■ **How to complete this task**: Your answer should be the line containing "GAS1 pin AO: B13 -> A3" and each line after it through the end of the data below, repeated exactly.

(Revision tracking records)

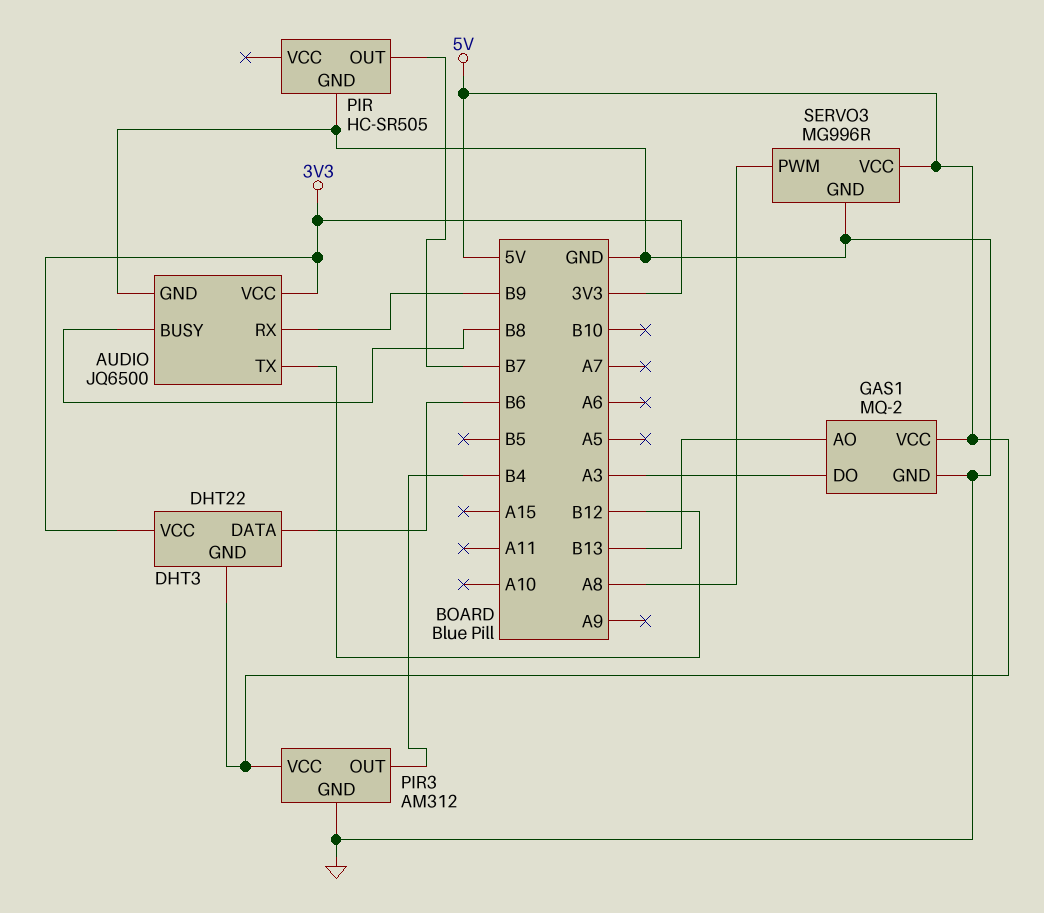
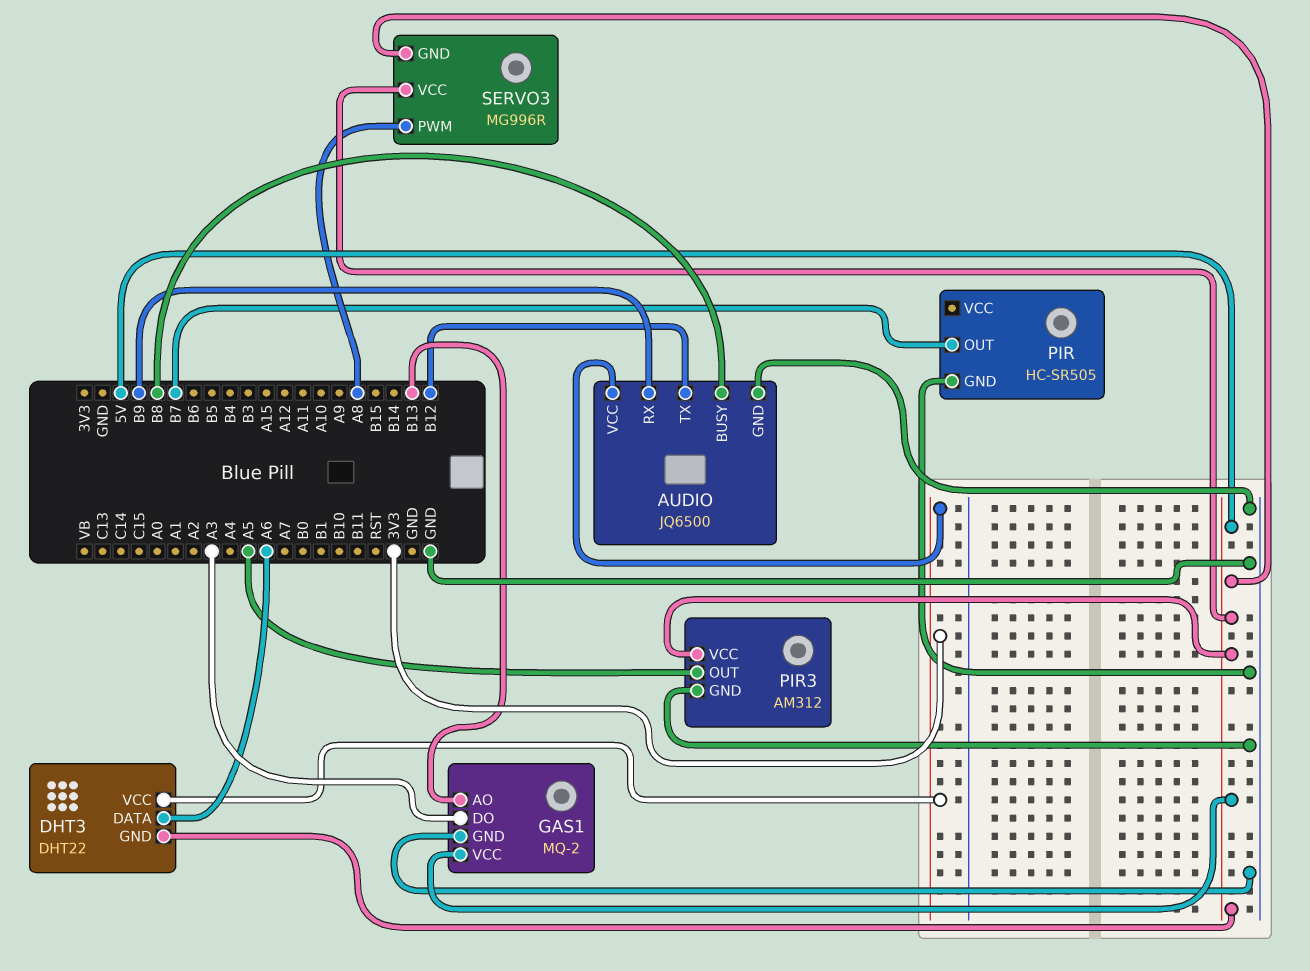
DHT3 pin DATA: B6 -> A6
PIR3 pin OUT: B4 -> A5
SERVO3 pin GND: GND -> 5V

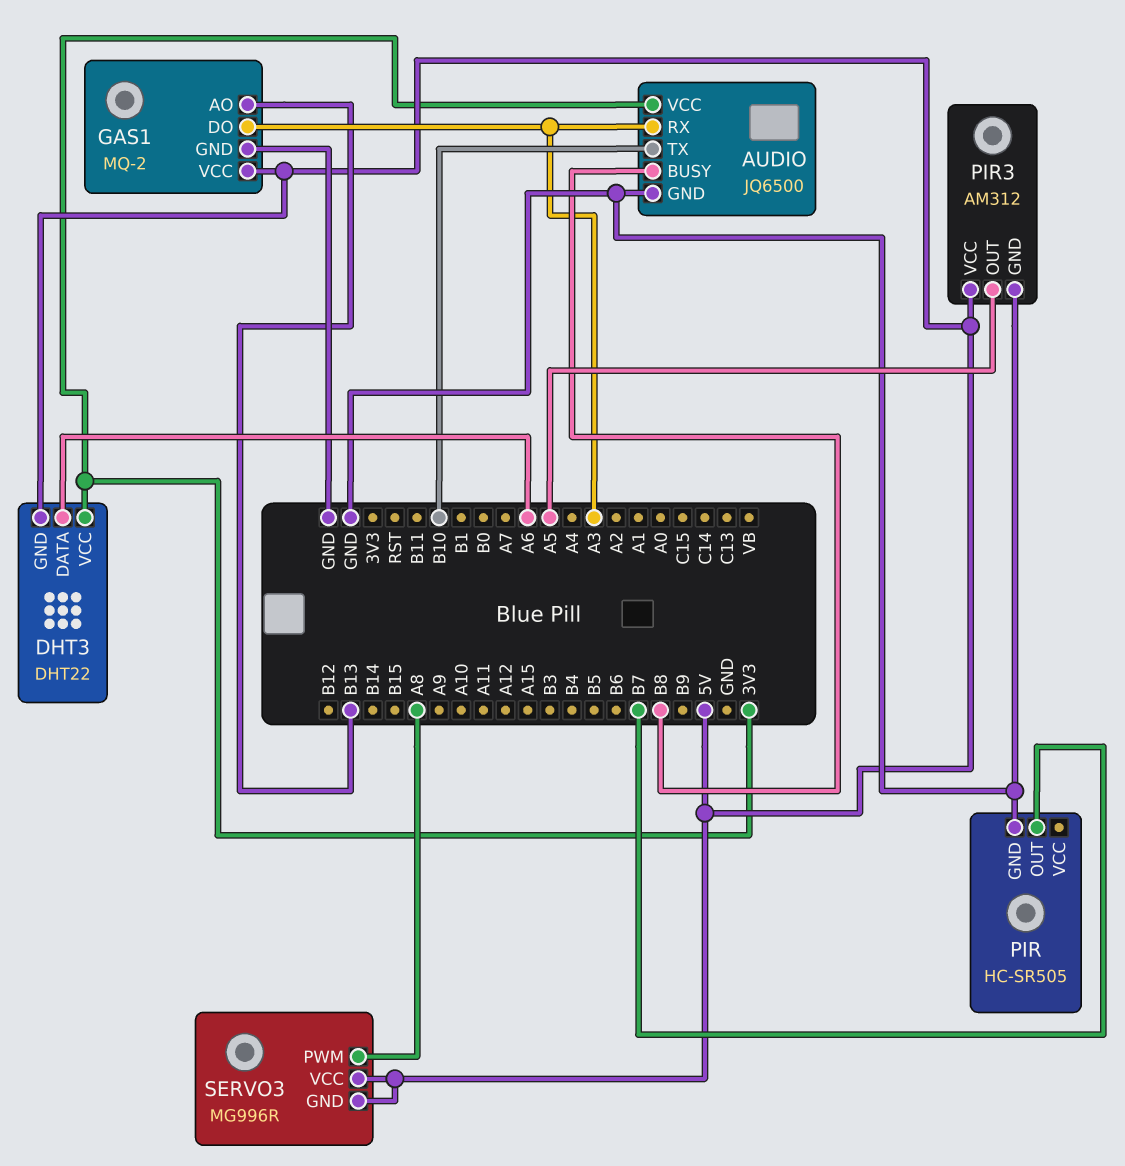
AUDIO pin RX: B9 -> A3
AUDIO pin TX: B12 -> B10

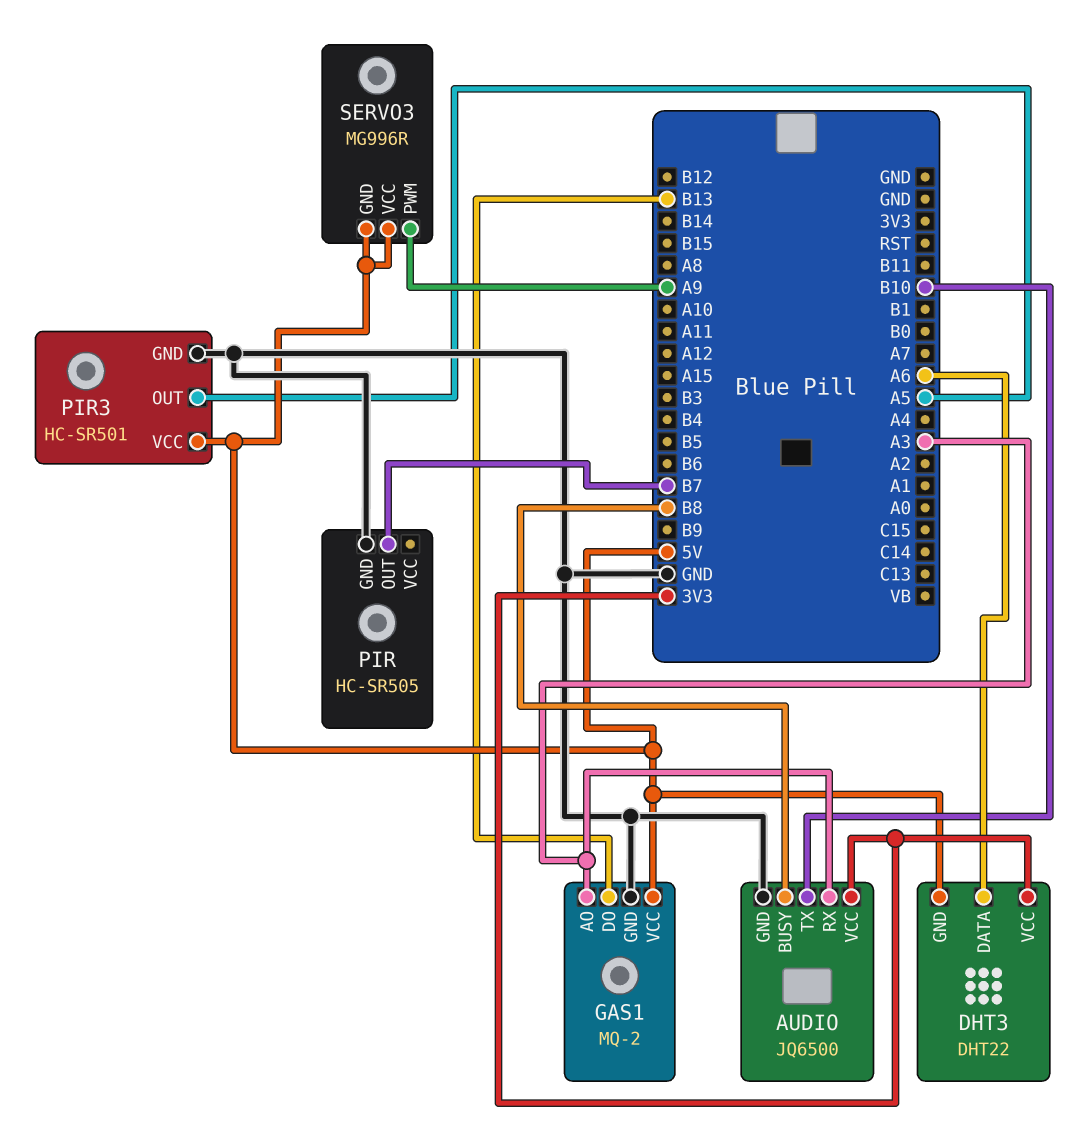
GAS1 pin AO: B13 -> A3
GAS1 pin DO: A3 -> B13
PIR3: AM312 -> HC-SR501
SERVO3 pin PWM: A8 -> A9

■ **Exercise output**:
GAS1 pin AO: B13 -> A3
GAS1 pin DO: A3 -> B13
PIR3: AM312 -> HC-SR501
SERVO3 pin PWM: A8 -> A9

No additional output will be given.